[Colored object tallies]
━━━━━━━━━━
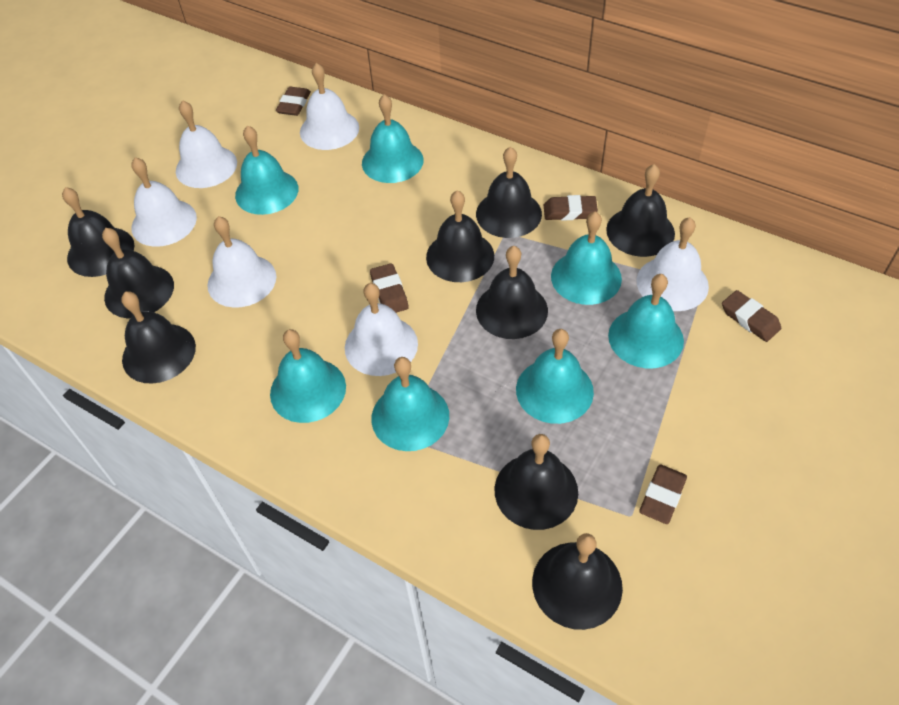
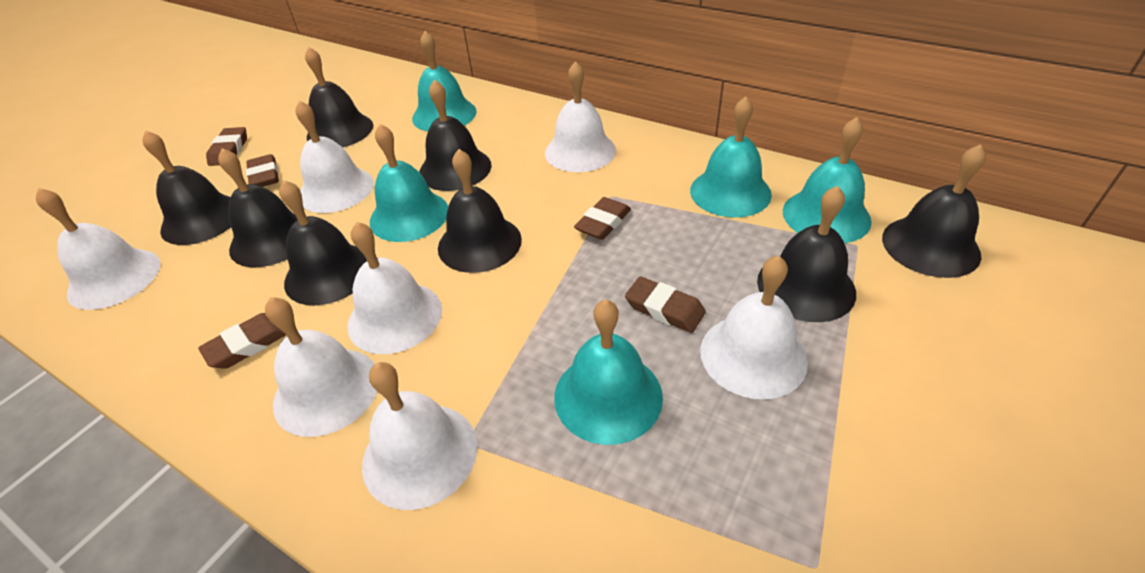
black bell: 9 -> 8
turquoise bell: 7 -> 5
white bell: 6 -> 7

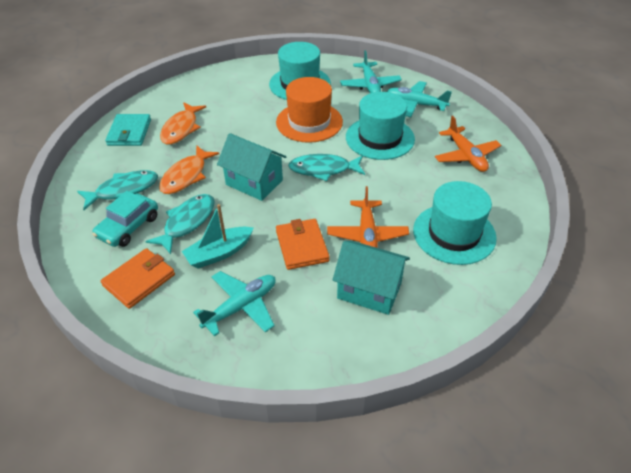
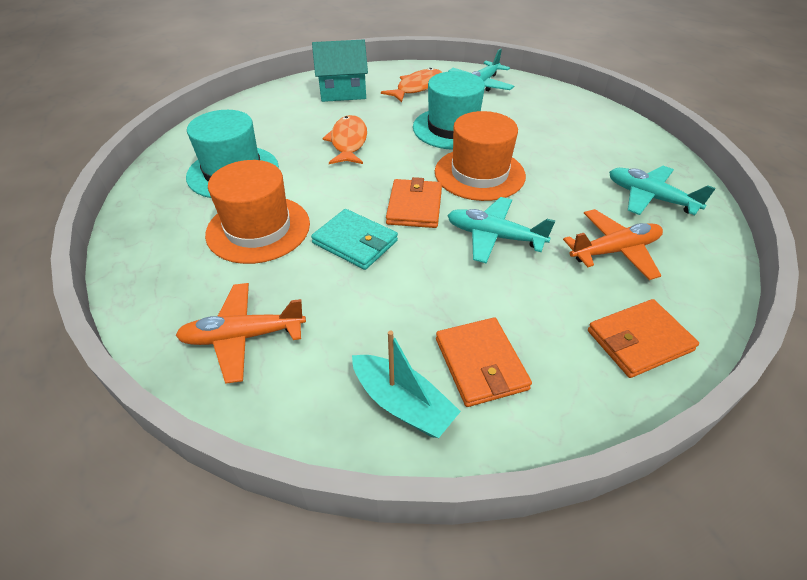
orange hat: 1 -> 2
orange wallet: 2 -> 3
turquoise car: 1 -> 0
turquoise fish: 3 -> 0
turquoise hat: 3 -> 2
turquoise house: 2 -> 1

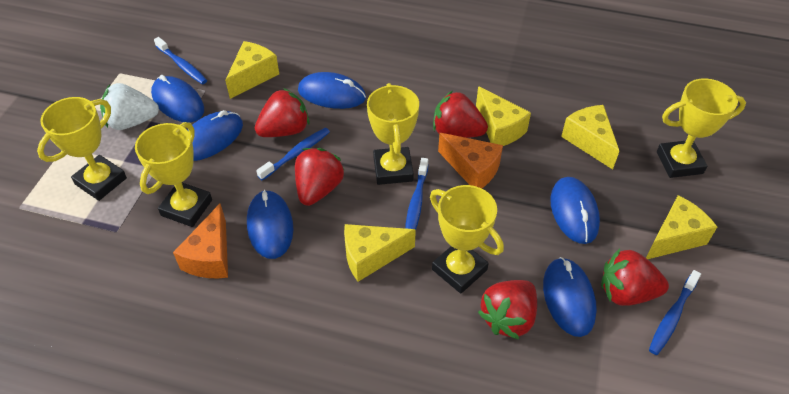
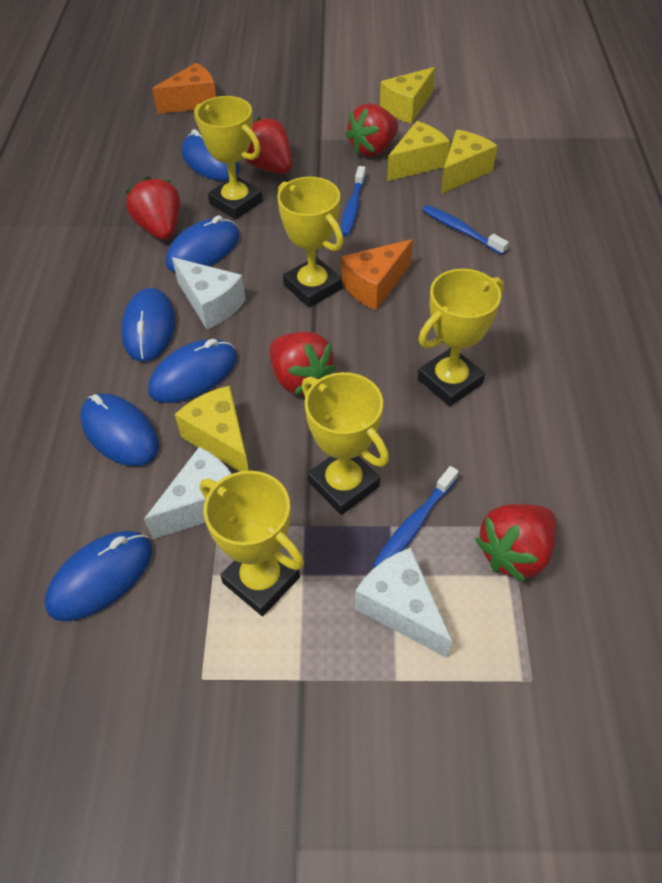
blue toothbrush: 4 -> 3
white cheese: 0 -> 3
white strawberry: 1 -> 0
yellow cheese: 5 -> 4

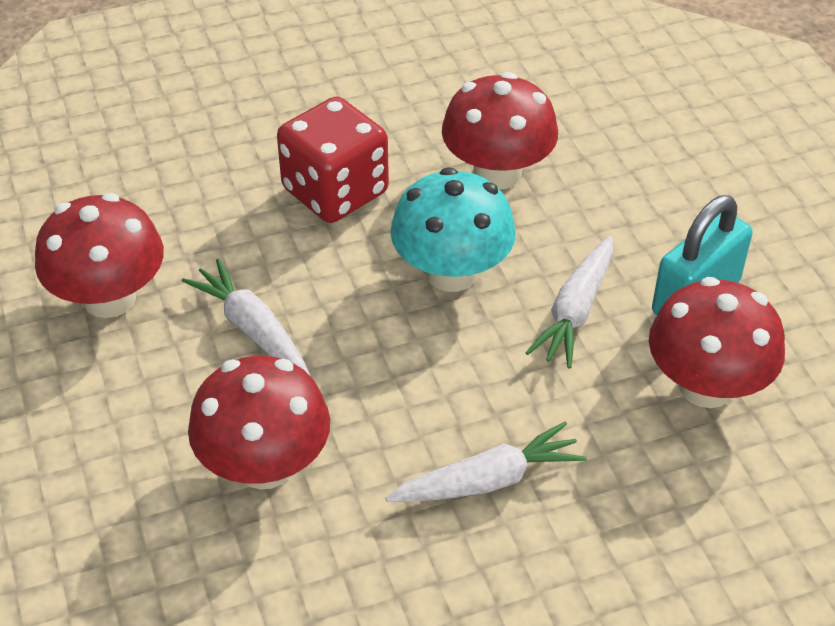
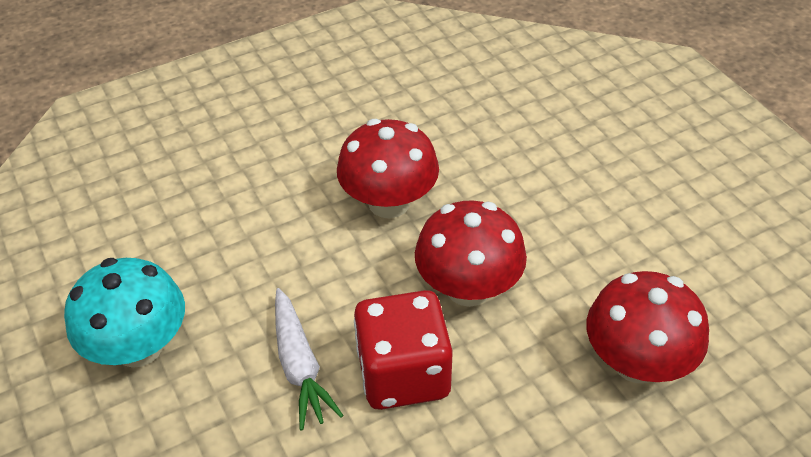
red mushroom: 4 -> 3
turquoise padlock: 1 -> 0
white carrot: 3 -> 1

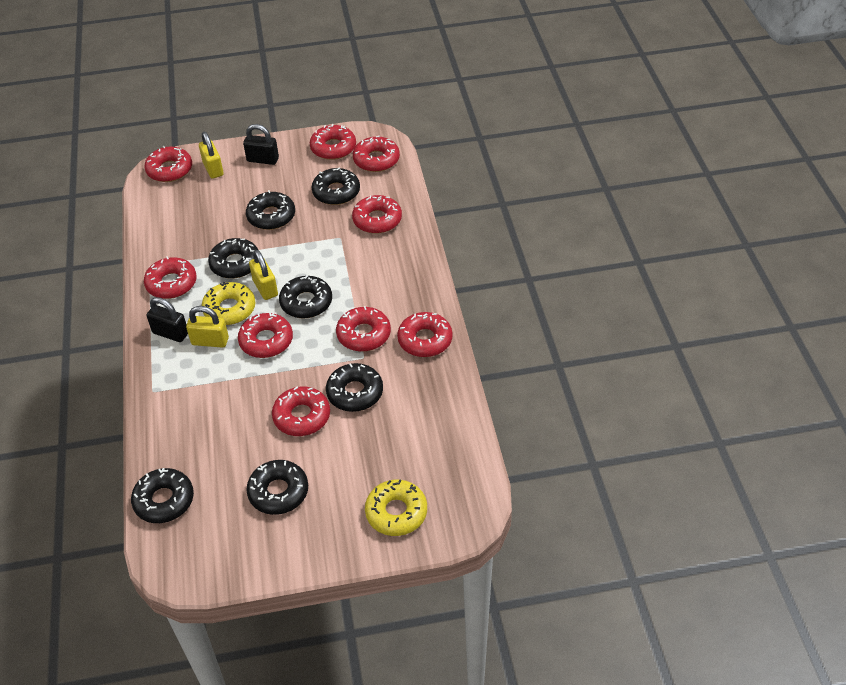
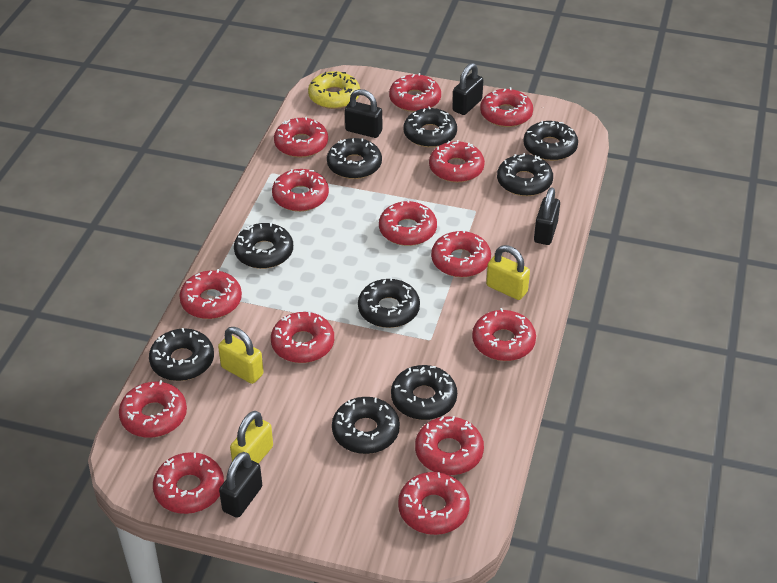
black donut: 7 -> 9
black padlock: 2 -> 4
red donut: 9 -> 14
yellow donut: 2 -> 1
━━━━━━━━━━
Give only the number of lines in the data that include the string "padlock".

2